>>>
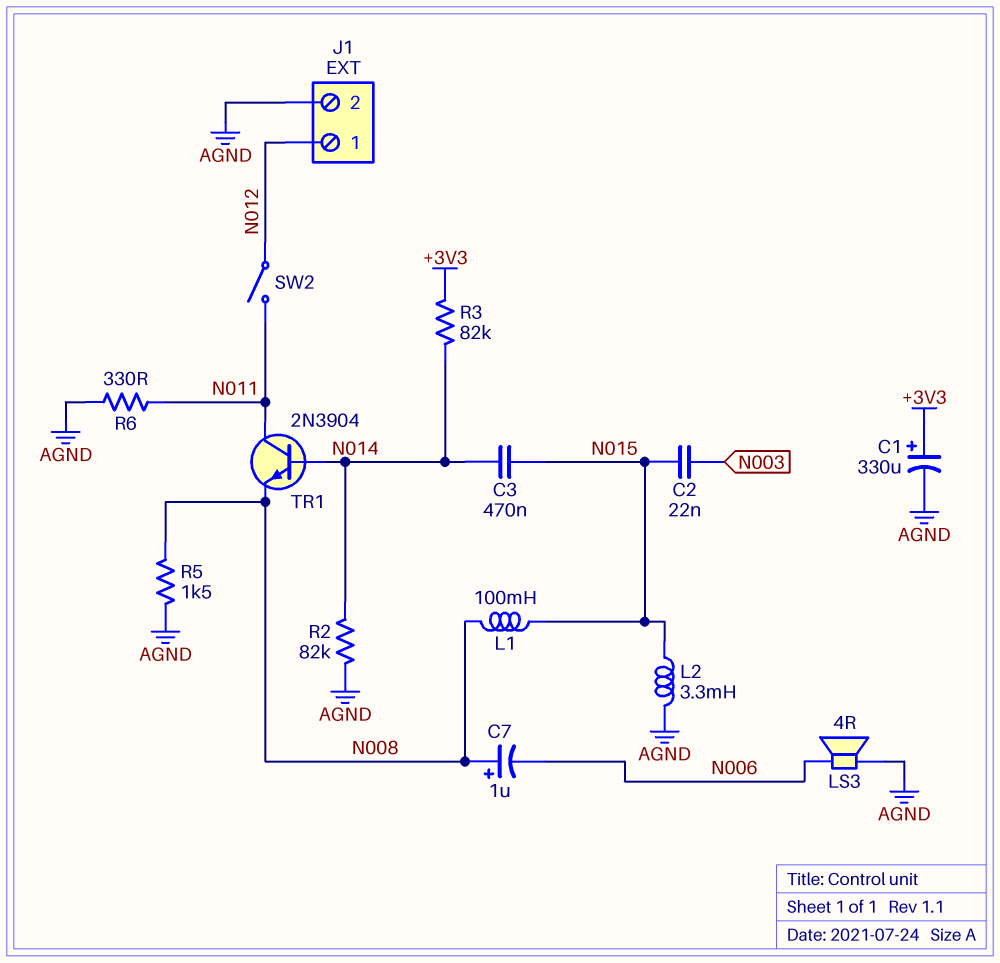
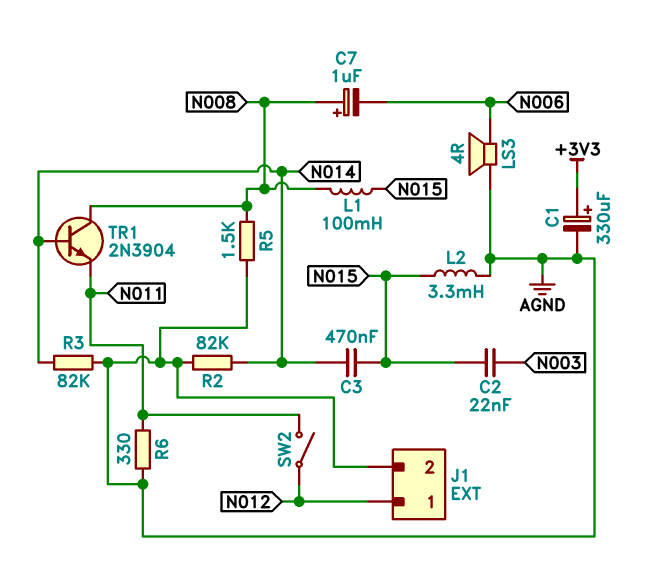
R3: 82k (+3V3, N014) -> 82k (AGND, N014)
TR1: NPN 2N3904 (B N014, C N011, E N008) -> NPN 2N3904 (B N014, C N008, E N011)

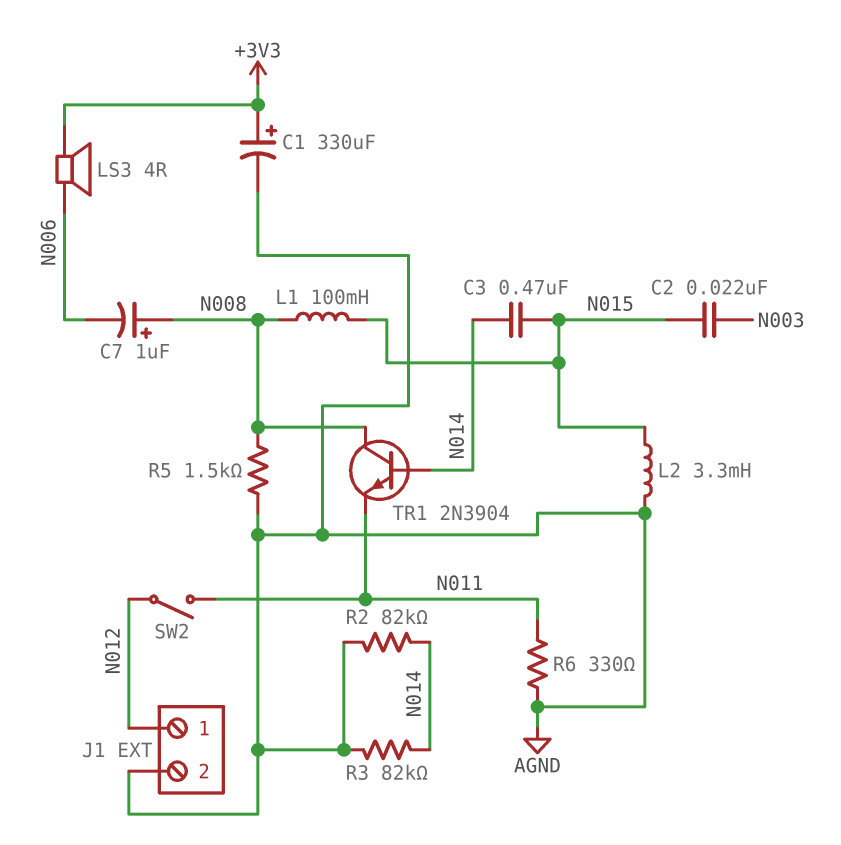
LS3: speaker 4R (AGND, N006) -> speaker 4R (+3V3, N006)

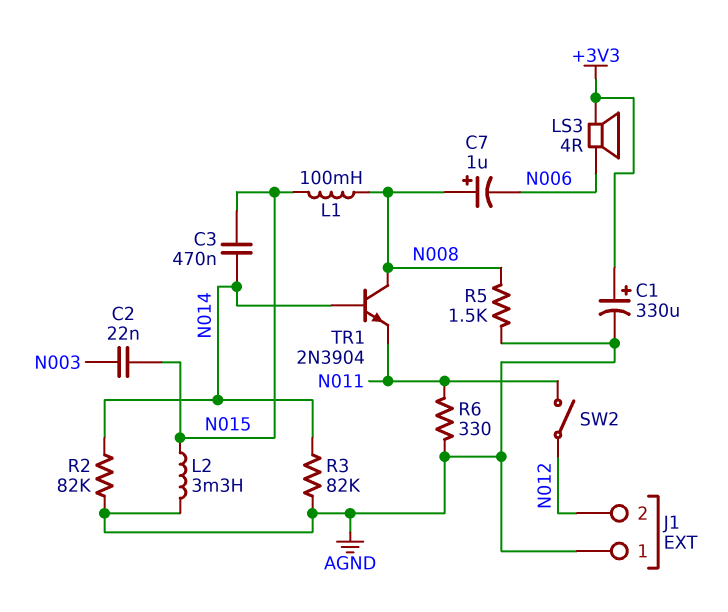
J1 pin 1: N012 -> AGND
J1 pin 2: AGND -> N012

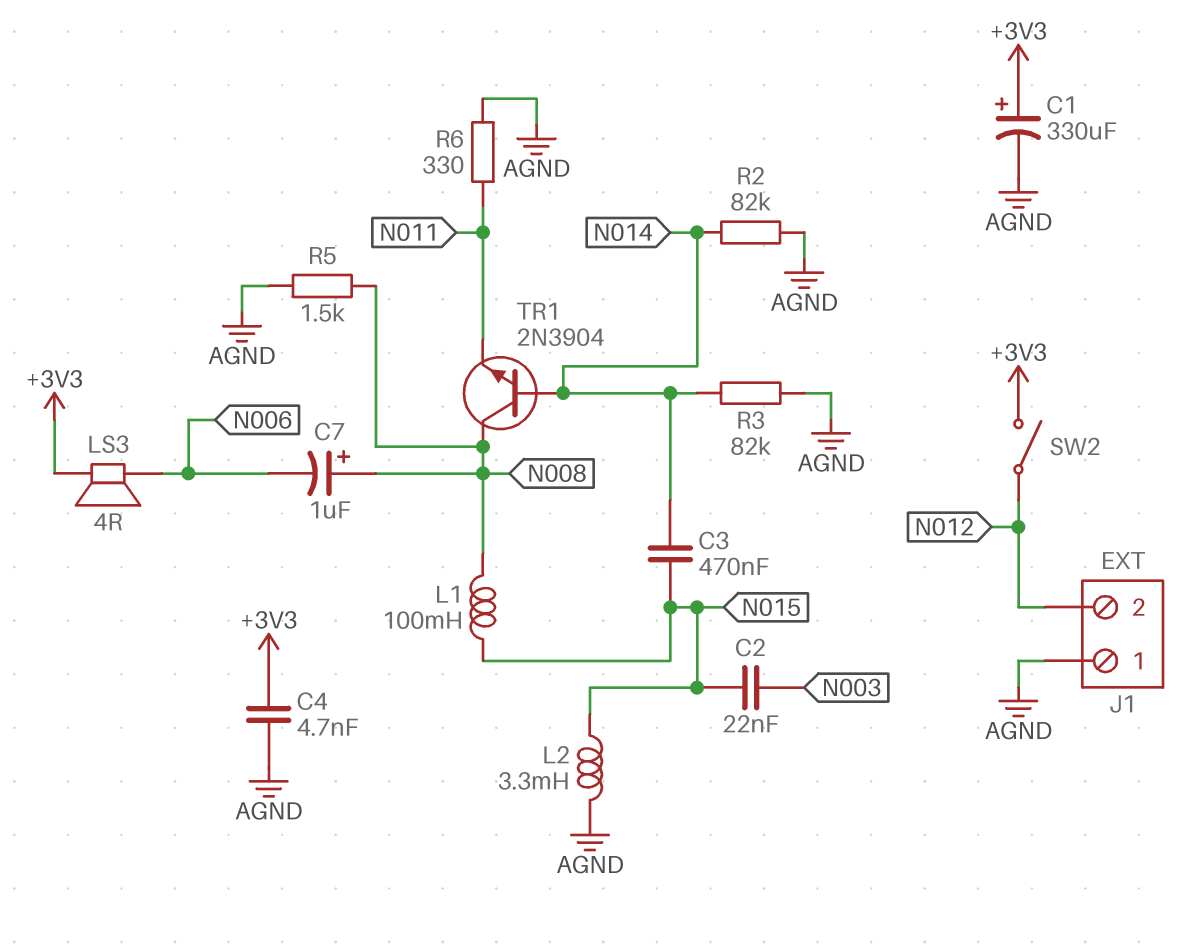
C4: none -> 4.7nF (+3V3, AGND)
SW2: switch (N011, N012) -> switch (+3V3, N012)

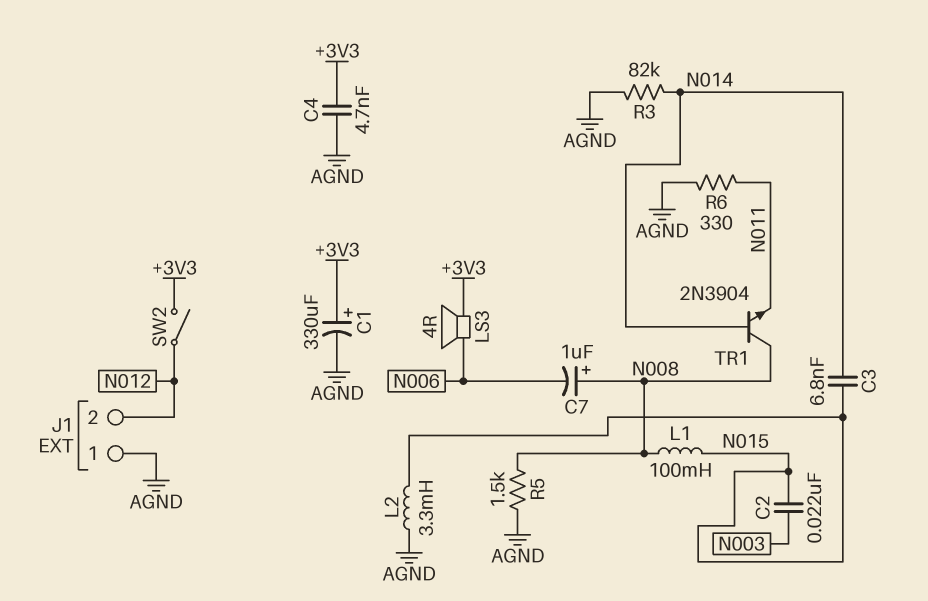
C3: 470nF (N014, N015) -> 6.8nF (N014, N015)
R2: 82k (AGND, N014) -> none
<<<
*WHAT IS BEING ASKED*. Copy the listing above verbatim; the pictures it contains are to stay out.

*OUTPUT BELOW*.
R3: 82k (+3V3, N014) -> 82k (AGND, N014)
TR1: NPN 2N3904 (B N014, C N011, E N008) -> NPN 2N3904 (B N014, C N008, E N011)

LS3: speaker 4R (AGND, N006) -> speaker 4R (+3V3, N006)

J1 pin 1: N012 -> AGND
J1 pin 2: AGND -> N012

C4: none -> 4.7nF (+3V3, AGND)
SW2: switch (N011, N012) -> switch (+3V3, N012)

C3: 470nF (N014, N015) -> 6.8nF (N014, N015)
R2: 82k (AGND, N014) -> none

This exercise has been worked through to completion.